*Records for processing*
▬▬▬

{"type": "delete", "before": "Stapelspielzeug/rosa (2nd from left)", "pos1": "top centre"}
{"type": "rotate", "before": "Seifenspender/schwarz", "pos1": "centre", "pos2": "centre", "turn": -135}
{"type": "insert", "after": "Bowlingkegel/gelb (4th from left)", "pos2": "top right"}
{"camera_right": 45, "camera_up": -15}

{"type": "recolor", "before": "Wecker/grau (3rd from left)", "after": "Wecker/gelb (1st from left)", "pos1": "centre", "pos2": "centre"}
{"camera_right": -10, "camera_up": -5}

▬▬▬

*Task to complete*
Type the data again exactly. Leave nothing out.

*Your response*
{"type": "delete", "before": "Stapelspielzeug/rosa (2nd from left)", "pos1": "top centre"}
{"type": "rotate", "before": "Seifenspender/schwarz", "pos1": "centre", "pos2": "centre", "turn": -135}
{"type": "insert", "after": "Bowlingkegel/gelb (4th from left)", "pos2": "top right"}
{"camera_right": 45, "camera_up": -15}

{"type": "recolor", "before": "Wecker/grau (3rd from left)", "after": "Wecker/gelb (1st from left)", "pos1": "centre", "pos2": "centre"}
{"camera_right": -10, "camera_up": -5}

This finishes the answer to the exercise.